:: DATA EXCERPT

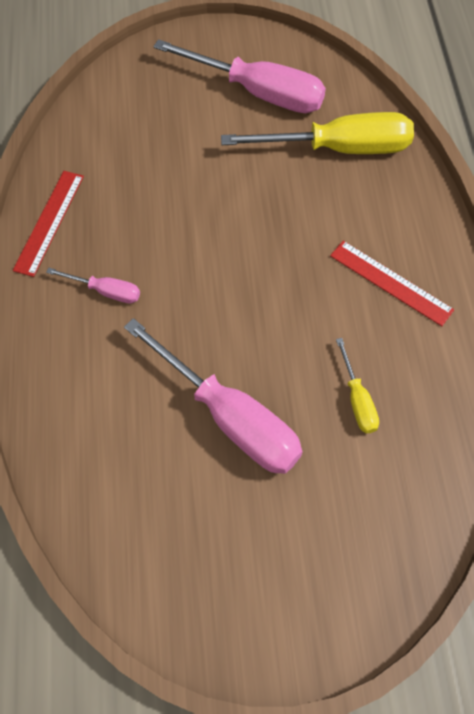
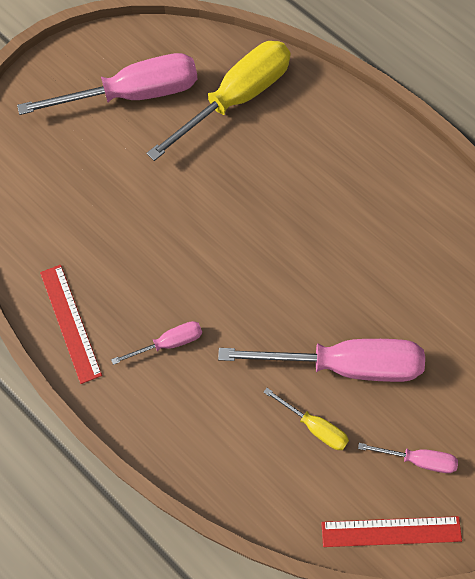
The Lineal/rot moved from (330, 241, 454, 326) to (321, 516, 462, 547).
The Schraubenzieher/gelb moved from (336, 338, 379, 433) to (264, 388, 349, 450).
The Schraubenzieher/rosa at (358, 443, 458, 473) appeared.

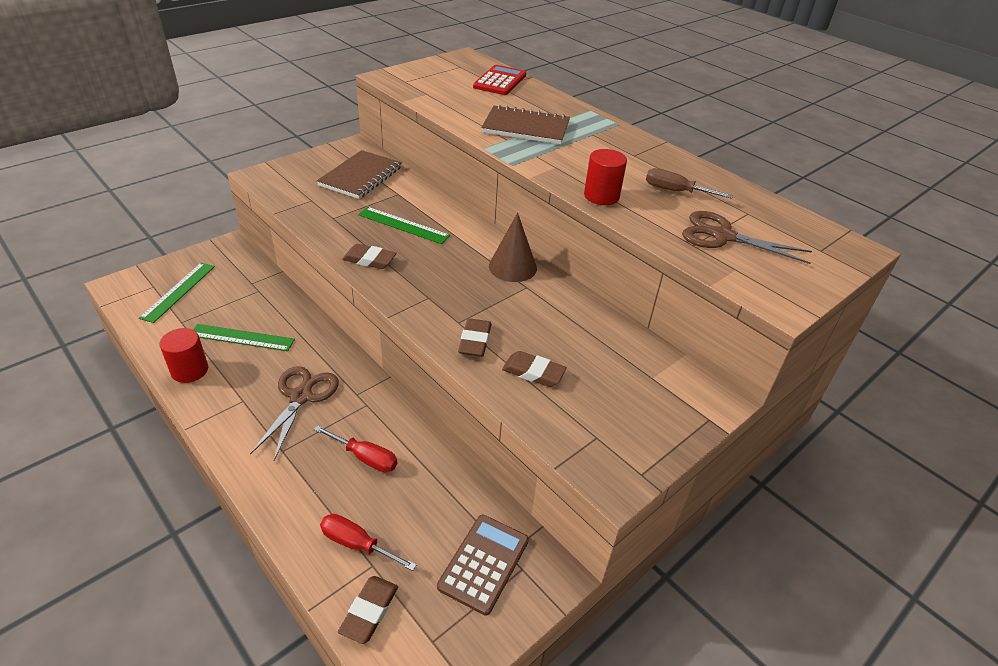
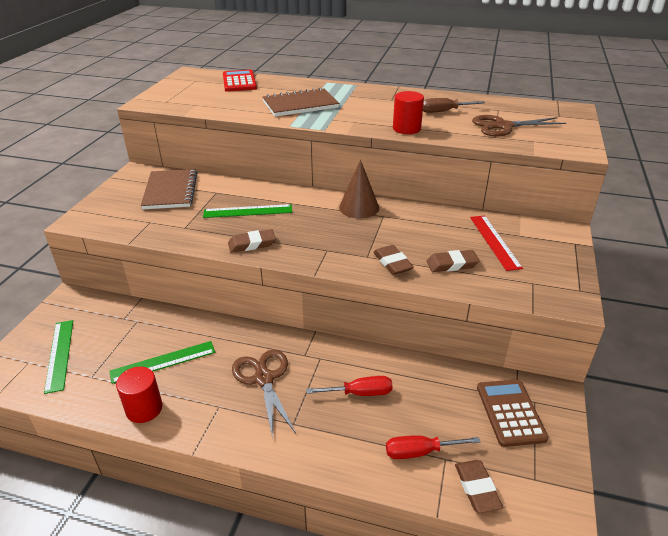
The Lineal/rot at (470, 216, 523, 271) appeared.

::::

> **TO DO**
Output verbatim the lines beginning at the line with "The Schraubenzieher/rosa at" and ending at the last line of the material above, inclusive. Do not carry over any pictures.

> **WRITTEN RESPONSE**
The Schraubenzieher/rosa at (358, 443, 458, 473) appeared.

The Lineal/rot at (470, 216, 523, 271) appeared.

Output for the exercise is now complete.